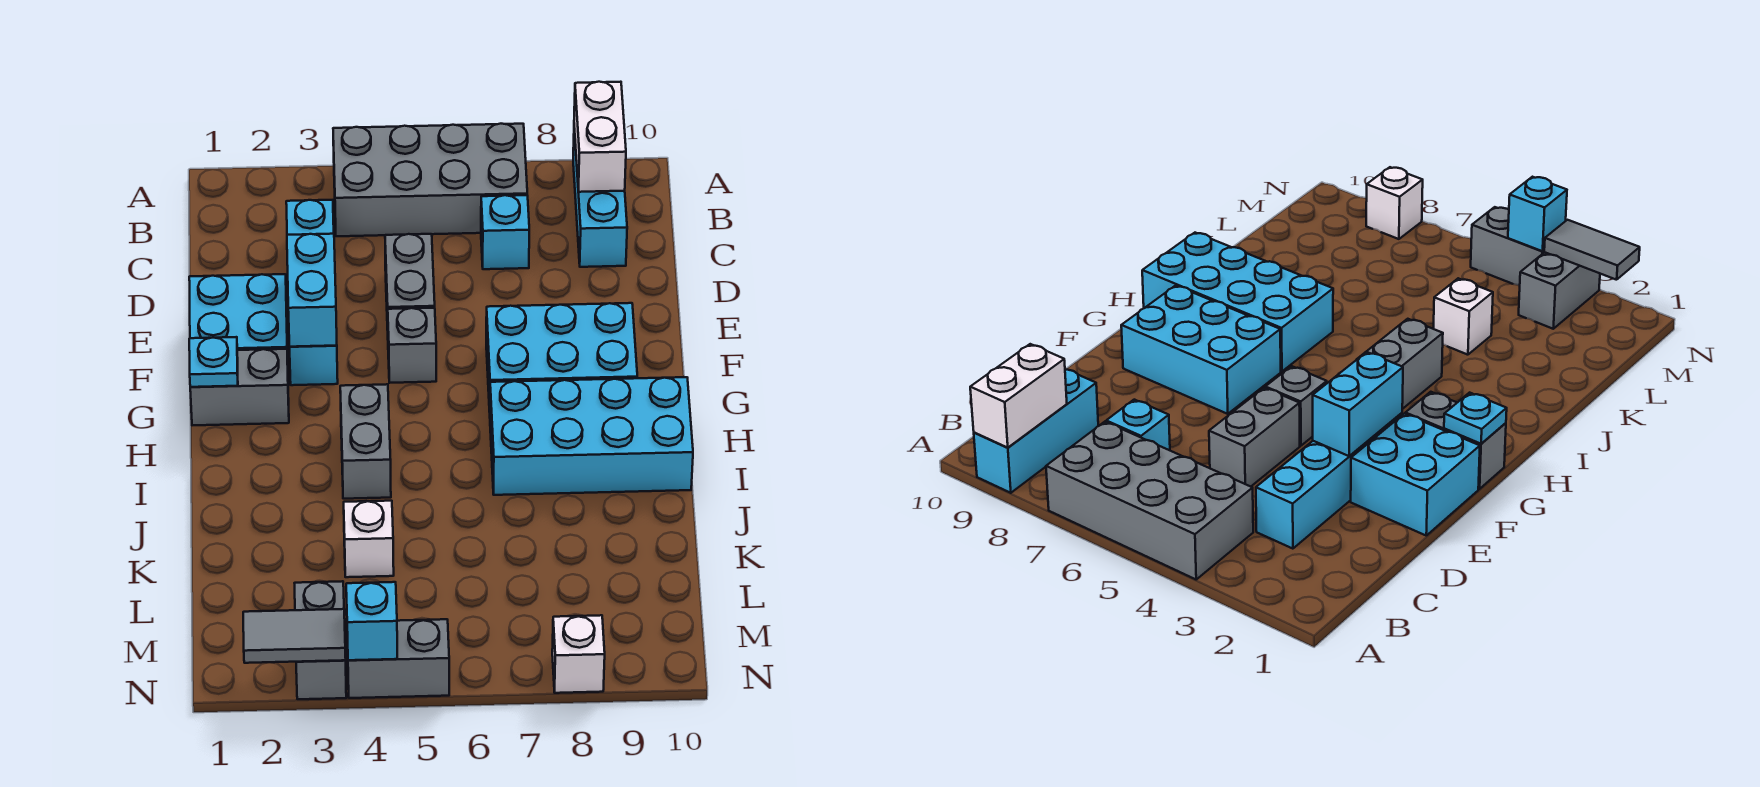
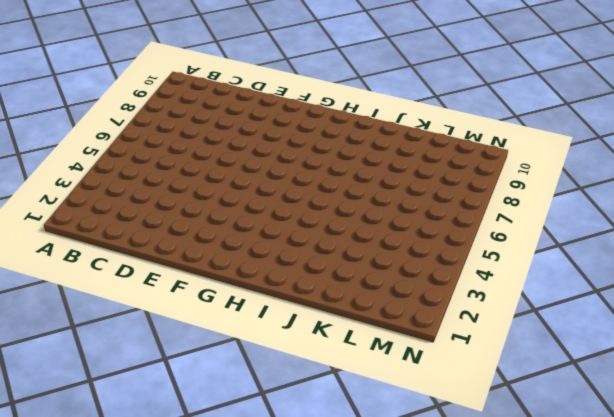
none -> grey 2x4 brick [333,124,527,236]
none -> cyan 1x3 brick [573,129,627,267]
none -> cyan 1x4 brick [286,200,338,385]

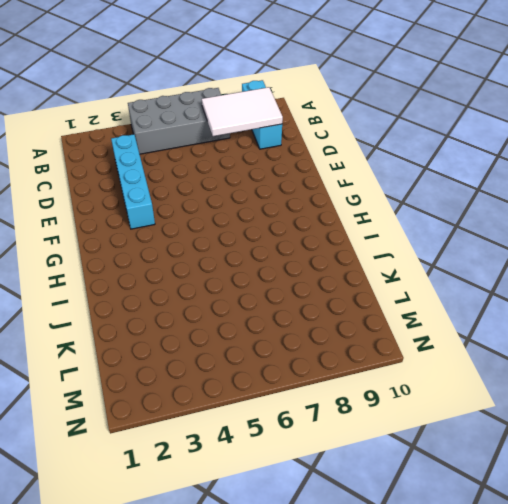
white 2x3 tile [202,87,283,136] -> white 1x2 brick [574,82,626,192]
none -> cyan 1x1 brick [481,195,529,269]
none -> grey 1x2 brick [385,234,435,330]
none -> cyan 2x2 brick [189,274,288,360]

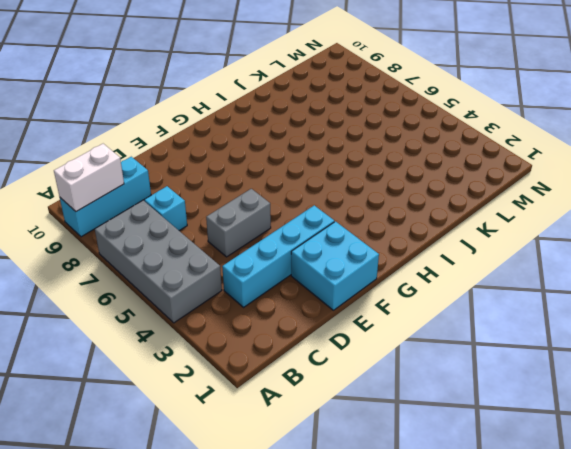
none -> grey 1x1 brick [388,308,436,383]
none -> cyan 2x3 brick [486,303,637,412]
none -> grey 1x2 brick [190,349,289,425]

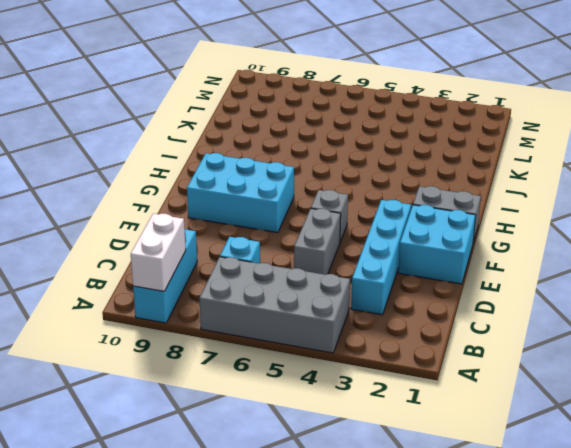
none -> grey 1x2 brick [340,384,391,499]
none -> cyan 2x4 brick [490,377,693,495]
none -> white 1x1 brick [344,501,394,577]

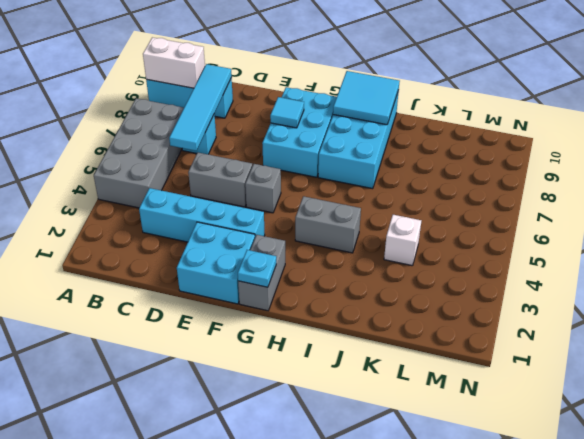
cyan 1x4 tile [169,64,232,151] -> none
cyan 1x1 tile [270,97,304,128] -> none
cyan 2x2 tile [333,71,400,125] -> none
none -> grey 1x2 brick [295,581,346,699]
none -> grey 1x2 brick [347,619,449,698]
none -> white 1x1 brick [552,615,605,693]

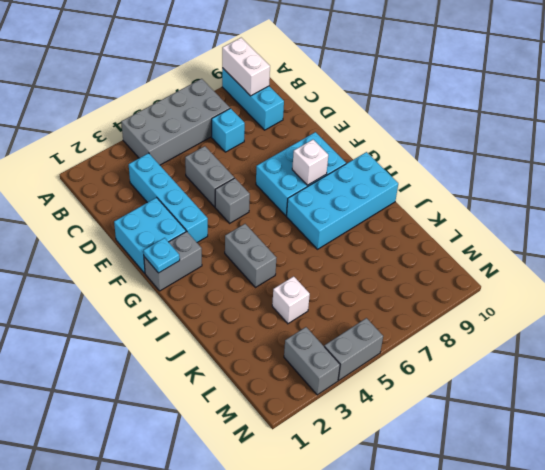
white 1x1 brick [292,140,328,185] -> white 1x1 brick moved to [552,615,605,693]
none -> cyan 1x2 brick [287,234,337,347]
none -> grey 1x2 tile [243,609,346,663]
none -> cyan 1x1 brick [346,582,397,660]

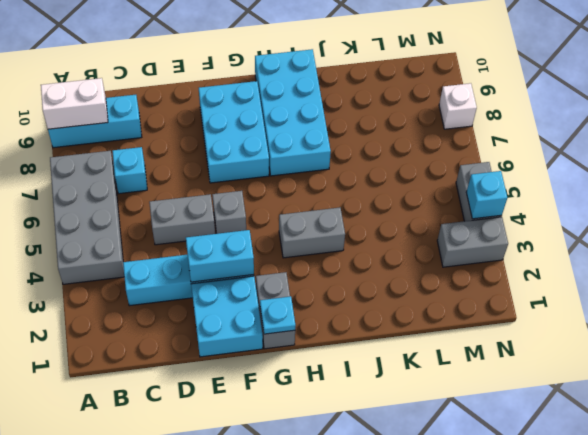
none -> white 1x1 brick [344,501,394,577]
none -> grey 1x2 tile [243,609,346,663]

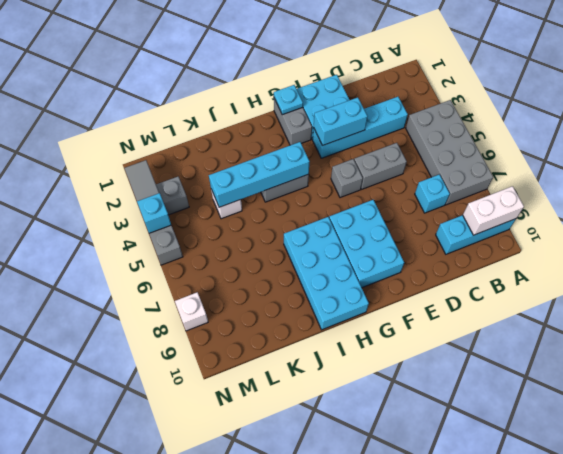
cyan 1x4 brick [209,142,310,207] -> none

···

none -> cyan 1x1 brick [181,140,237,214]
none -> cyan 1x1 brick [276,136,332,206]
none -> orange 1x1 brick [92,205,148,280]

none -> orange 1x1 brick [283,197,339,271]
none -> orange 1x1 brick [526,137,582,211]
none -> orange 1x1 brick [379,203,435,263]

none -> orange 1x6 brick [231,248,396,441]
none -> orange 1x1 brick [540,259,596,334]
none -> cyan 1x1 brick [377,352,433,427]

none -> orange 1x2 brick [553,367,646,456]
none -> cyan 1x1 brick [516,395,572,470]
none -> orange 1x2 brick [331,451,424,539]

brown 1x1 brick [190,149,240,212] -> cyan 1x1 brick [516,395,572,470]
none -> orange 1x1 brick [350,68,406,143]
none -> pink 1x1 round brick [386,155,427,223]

···

- **What to work on**
What lines in the data above contain the word "orange"? Copy them all.

- **Exercise answer**
none -> orange 1x1 brick [92,205,148,280]
none -> orange 1x1 brick [283,197,339,271]
none -> orange 1x1 brick [526,137,582,211]
none -> orange 1x1 brick [379,203,435,263]
none -> orange 1x6 brick [231,248,396,441]
none -> orange 1x1 brick [540,259,596,334]
none -> orange 1x2 brick [553,367,646,456]
none -> orange 1x2 brick [331,451,424,539]
none -> orange 1x1 brick [350,68,406,143]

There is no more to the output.